[The input Boundary: Start]
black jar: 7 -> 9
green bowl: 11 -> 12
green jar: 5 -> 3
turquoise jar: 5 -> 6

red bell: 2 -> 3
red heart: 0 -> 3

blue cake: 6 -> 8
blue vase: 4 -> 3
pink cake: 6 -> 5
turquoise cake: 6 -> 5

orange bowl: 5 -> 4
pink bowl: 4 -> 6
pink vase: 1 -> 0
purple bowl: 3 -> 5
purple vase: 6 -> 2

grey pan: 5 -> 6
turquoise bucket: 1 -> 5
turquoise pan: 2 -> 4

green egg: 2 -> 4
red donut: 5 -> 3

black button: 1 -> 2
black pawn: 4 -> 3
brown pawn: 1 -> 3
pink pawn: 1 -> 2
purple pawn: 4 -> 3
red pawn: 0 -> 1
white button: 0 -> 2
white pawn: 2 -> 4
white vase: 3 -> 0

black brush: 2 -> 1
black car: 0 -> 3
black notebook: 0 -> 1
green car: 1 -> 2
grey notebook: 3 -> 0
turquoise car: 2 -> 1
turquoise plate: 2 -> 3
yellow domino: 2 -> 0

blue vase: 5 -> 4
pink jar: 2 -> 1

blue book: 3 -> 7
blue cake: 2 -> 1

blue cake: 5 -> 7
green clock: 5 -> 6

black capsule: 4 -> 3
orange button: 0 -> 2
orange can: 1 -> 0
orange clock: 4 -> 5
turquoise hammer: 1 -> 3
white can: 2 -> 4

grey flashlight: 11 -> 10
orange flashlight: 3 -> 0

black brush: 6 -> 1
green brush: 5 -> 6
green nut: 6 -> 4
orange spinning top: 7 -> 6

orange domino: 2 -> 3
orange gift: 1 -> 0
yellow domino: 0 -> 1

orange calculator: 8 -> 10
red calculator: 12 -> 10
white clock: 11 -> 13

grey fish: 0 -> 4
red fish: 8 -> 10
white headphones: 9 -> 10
[The input Boundary: End]
Nothing in the records above may differ in your copy; retype them in full.

- _Exercise response_
black jar: 7 -> 9
green bowl: 11 -> 12
green jar: 5 -> 3
turquoise jar: 5 -> 6

red bell: 2 -> 3
red heart: 0 -> 3

blue cake: 6 -> 8
blue vase: 4 -> 3
pink cake: 6 -> 5
turquoise cake: 6 -> 5

orange bowl: 5 -> 4
pink bowl: 4 -> 6
pink vase: 1 -> 0
purple bowl: 3 -> 5
purple vase: 6 -> 2

grey pan: 5 -> 6
turquoise bucket: 1 -> 5
turquoise pan: 2 -> 4

green egg: 2 -> 4
red donut: 5 -> 3

black button: 1 -> 2
black pawn: 4 -> 3
brown pawn: 1 -> 3
pink pawn: 1 -> 2
purple pawn: 4 -> 3
red pawn: 0 -> 1
white button: 0 -> 2
white pawn: 2 -> 4
white vase: 3 -> 0

black brush: 2 -> 1
black car: 0 -> 3
black notebook: 0 -> 1
green car: 1 -> 2
grey notebook: 3 -> 0
turquoise car: 2 -> 1
turquoise plate: 2 -> 3
yellow domino: 2 -> 0

blue vase: 5 -> 4
pink jar: 2 -> 1

blue book: 3 -> 7
blue cake: 2 -> 1

blue cake: 5 -> 7
green clock: 5 -> 6

black capsule: 4 -> 3
orange button: 0 -> 2
orange can: 1 -> 0
orange clock: 4 -> 5
turquoise hammer: 1 -> 3
white can: 2 -> 4

grey flashlight: 11 -> 10
orange flashlight: 3 -> 0

black brush: 6 -> 1
green brush: 5 -> 6
green nut: 6 -> 4
orange spinning top: 7 -> 6

orange domino: 2 -> 3
orange gift: 1 -> 0
yellow domino: 0 -> 1

orange calculator: 8 -> 10
red calculator: 12 -> 10
white clock: 11 -> 13

grey fish: 0 -> 4
red fish: 8 -> 10
white headphones: 9 -> 10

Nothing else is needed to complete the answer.